→ Supplied data
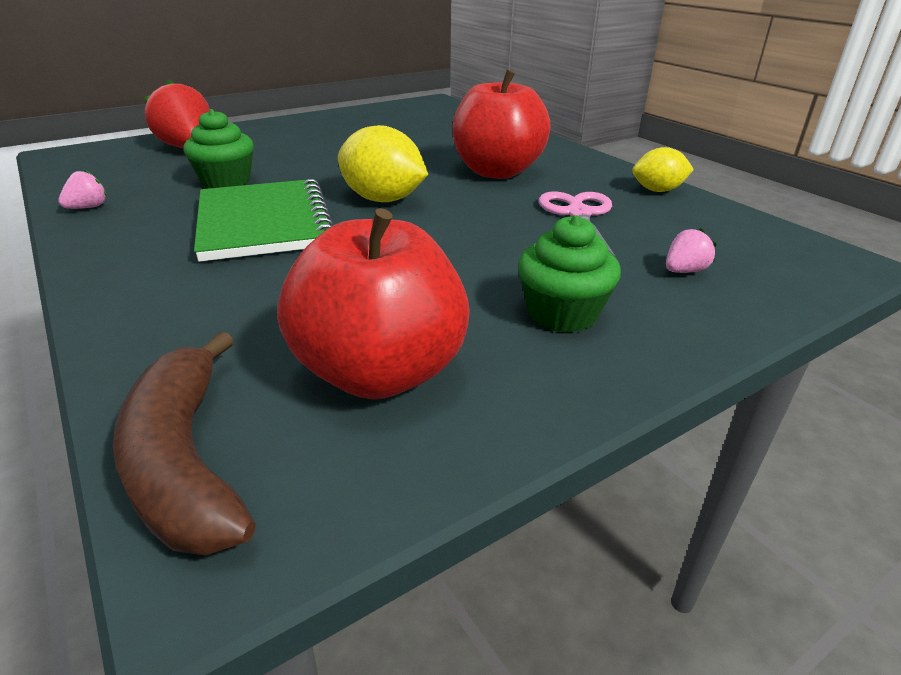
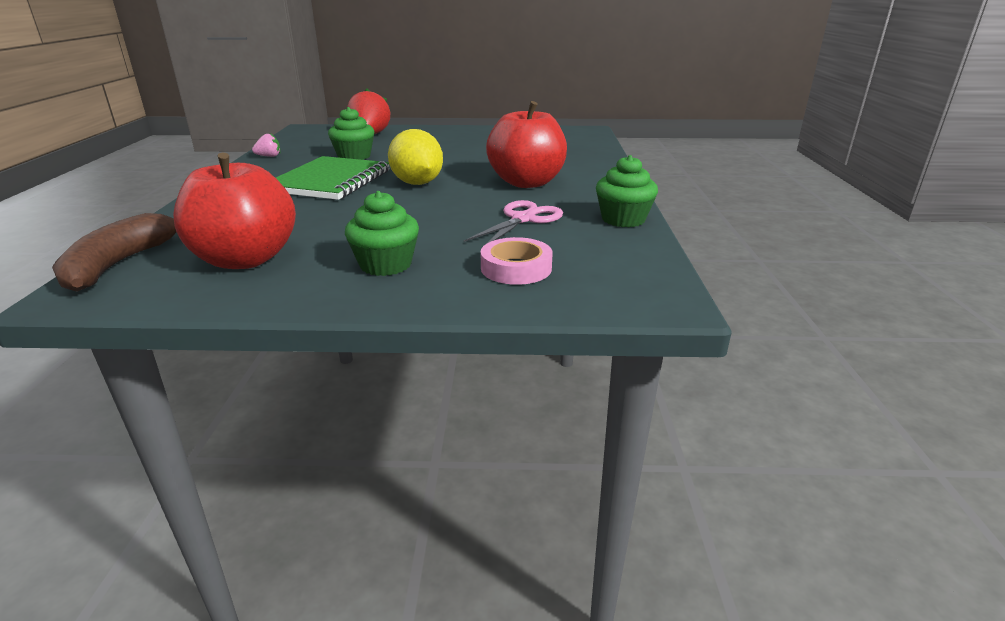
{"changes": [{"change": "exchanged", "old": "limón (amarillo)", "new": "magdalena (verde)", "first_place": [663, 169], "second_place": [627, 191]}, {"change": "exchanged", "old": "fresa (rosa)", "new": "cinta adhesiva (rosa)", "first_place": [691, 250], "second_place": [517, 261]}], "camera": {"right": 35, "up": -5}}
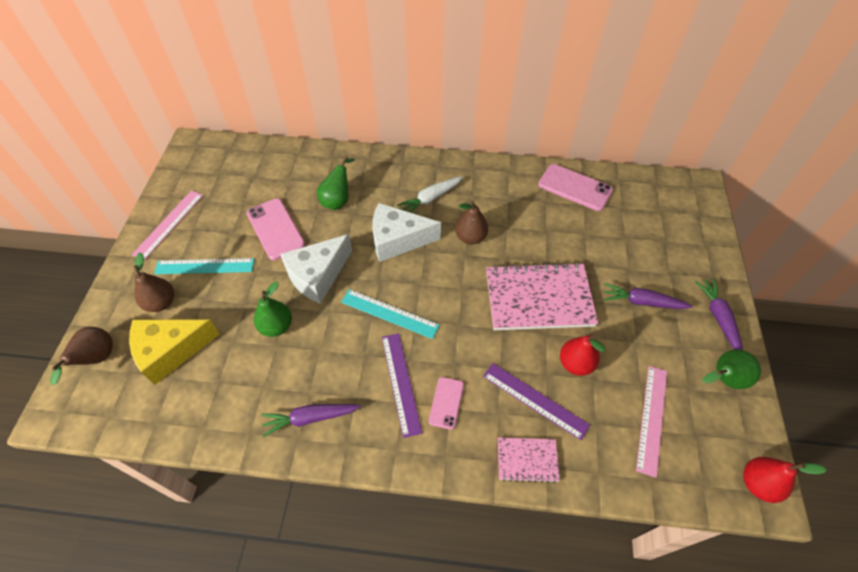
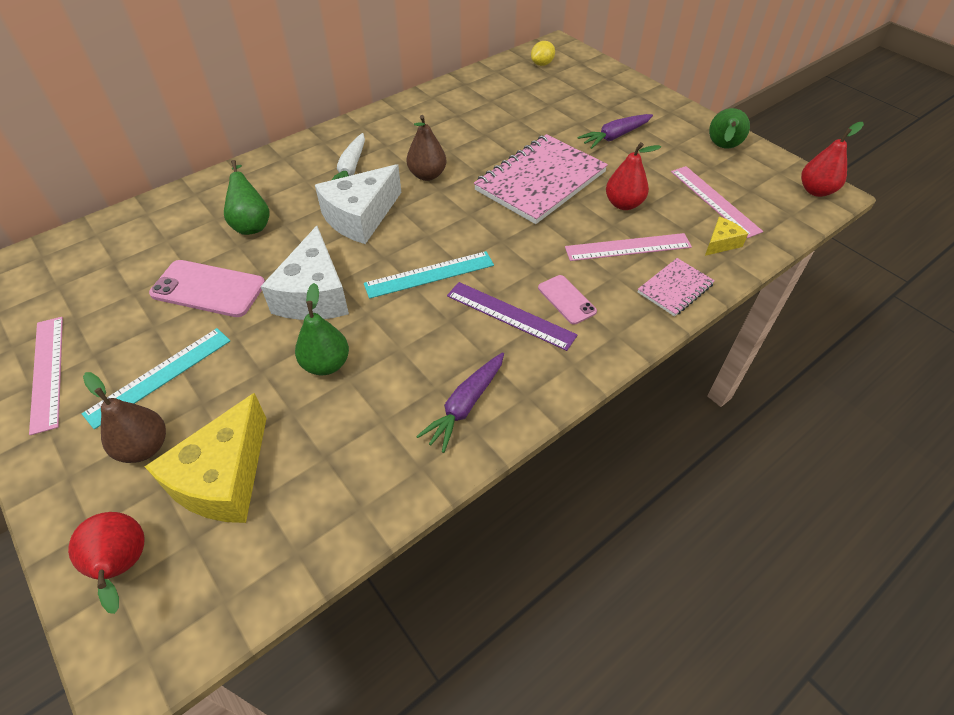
{"changes": [{"change": "missing", "old": "móvil (rosa)", "first_place": [575, 187]}, {"change": "missing", "old": "zanahoria (morado)", "first_place": [719, 314]}, {"change": "appeared", "new": "limón (amarillo)", "second_place": [543, 53]}, {"change": "appeared", "new": "queso (amarillo)", "second_place": [726, 236]}, {"change": "colour", "old": "pera (marrón)", "new": "pera (rojo)", "first_place": [81, 356], "second_place": [106, 563]}, {"change": "colour", "old": "regla (morado)", "new": "regla (rosa)", "first_place": [536, 401], "second_place": [628, 247]}], "camera": {"right": -45, "up": -5}}
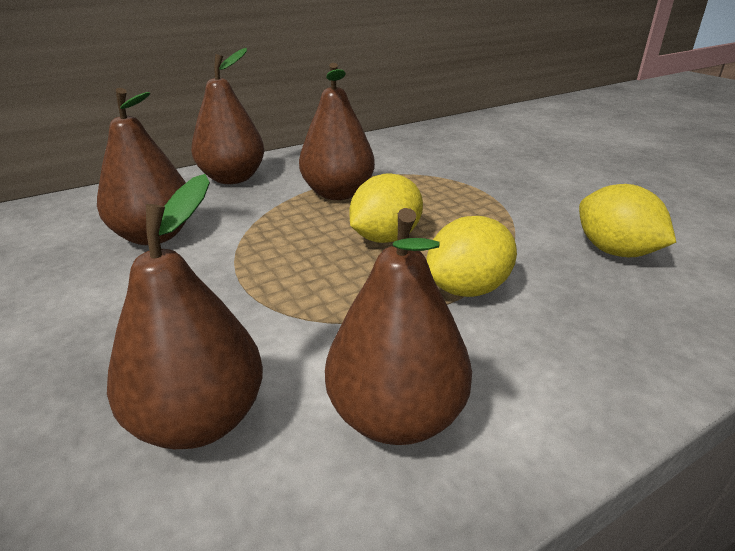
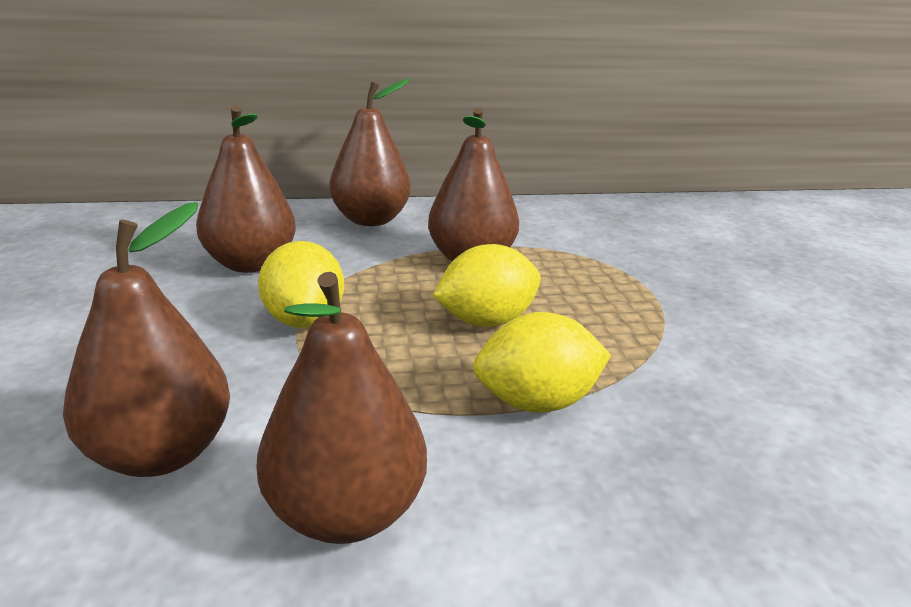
{"changes": [{"change": "relocated", "old": "limón (amarillo)", "first_place": [627, 220], "second_place": [301, 284]}], "camera": {"right": 20, "up": -5}}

→ Problem to solve
Write out the data word for word, with every picture dropped.

→ Solution
{"changes": [{"change": "exchanged", "old": "limón (amarillo)", "new": "magdalena (verde)", "first_place": [663, 169], "second_place": [627, 191]}, {"change": "exchanged", "old": "fresa (rosa)", "new": "cinta adhesiva (rosa)", "first_place": [691, 250], "second_place": [517, 261]}], "camera": {"right": 35, "up": -5}}
{"changes": [{"change": "missing", "old": "móvil (rosa)", "first_place": [575, 187]}, {"change": "missing", "old": "zanahoria (morado)", "first_place": [719, 314]}, {"change": "appeared", "new": "limón (amarillo)", "second_place": [543, 53]}, {"change": "appeared", "new": "queso (amarillo)", "second_place": [726, 236]}, {"change": "colour", "old": "pera (marrón)", "new": "pera (rojo)", "first_place": [81, 356], "second_place": [106, 563]}, {"change": "colour", "old": "regla (morado)", "new": "regla (rosa)", "first_place": [536, 401], "second_place": [628, 247]}], "camera": {"right": -45, "up": -5}}
{"changes": [{"change": "relocated", "old": "limón (amarillo)", "first_place": [627, 220], "second_place": [301, 284]}], "camera": {"right": 20, "up": -5}}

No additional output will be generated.